# To do
Filter this material down to the lines that hold "teddy", copying each one.

[[ Raw data, beginning ]]

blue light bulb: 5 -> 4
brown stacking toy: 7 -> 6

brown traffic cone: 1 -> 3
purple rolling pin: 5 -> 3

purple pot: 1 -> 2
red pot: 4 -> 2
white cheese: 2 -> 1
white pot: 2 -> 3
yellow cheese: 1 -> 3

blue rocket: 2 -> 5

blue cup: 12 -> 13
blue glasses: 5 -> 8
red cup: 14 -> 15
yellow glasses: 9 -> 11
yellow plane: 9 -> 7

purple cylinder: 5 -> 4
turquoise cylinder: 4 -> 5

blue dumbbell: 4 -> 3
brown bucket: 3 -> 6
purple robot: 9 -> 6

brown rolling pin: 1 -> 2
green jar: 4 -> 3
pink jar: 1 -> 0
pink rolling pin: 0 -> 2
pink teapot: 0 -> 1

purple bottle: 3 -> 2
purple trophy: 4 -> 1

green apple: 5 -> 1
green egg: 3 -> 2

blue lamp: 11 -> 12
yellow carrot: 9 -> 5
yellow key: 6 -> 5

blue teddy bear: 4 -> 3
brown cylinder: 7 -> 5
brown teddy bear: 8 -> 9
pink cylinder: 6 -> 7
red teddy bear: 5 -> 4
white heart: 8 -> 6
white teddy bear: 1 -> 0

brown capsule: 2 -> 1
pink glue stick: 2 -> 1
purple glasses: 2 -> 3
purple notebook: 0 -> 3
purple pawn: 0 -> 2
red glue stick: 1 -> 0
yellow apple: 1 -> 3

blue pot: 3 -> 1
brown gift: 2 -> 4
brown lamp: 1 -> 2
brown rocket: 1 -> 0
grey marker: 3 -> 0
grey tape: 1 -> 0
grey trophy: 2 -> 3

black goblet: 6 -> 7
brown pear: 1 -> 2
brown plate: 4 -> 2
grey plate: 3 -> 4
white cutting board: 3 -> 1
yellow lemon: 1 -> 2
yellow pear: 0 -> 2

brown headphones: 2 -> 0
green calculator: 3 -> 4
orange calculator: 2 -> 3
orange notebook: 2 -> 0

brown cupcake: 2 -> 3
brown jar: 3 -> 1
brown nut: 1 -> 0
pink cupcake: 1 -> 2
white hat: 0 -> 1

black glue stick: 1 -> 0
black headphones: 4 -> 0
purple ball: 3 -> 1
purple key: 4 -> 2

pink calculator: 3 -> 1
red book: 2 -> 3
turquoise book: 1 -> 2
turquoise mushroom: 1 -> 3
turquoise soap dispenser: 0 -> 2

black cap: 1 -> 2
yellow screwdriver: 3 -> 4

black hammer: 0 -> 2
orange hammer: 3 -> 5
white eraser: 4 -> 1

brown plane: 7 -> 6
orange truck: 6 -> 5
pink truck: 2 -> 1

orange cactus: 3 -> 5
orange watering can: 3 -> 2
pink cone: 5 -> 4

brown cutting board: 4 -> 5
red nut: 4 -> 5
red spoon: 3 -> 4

[[ Raw data, end ]]

# Result of the task
blue teddy bear: 4 -> 3
brown teddy bear: 8 -> 9
red teddy bear: 5 -> 4
white teddy bear: 1 -> 0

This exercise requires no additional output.